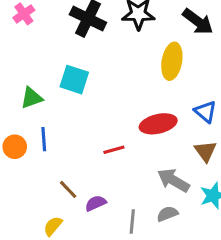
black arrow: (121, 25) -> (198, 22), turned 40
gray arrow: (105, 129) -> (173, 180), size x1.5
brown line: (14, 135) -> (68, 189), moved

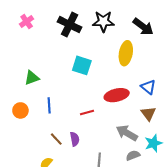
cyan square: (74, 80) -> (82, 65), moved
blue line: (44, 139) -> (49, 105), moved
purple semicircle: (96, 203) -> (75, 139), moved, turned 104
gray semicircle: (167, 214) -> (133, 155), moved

####

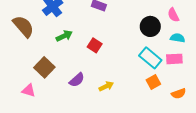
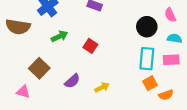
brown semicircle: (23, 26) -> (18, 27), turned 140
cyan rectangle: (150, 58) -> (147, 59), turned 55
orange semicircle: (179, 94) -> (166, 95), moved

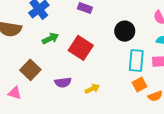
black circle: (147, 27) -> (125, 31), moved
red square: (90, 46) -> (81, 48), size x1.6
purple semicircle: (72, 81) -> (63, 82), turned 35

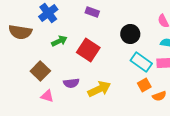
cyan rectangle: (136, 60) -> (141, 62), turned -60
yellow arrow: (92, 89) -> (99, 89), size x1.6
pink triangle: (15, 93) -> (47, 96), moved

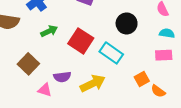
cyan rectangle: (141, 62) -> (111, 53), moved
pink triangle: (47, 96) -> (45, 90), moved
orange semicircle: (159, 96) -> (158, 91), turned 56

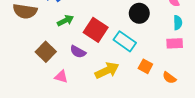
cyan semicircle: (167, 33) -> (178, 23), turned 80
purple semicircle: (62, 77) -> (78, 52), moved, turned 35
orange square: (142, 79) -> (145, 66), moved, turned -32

####

From the material above, set down exactly the lines starting at the one with "blue line: (44, 139) -> (49, 105), moved" and ending at the one with "gray semicircle: (167, 214)", end lines included.

Exercise solution:
blue line: (44, 139) -> (49, 105), moved
purple semicircle: (96, 203) -> (75, 139), moved, turned 104
gray semicircle: (167, 214) -> (133, 155), moved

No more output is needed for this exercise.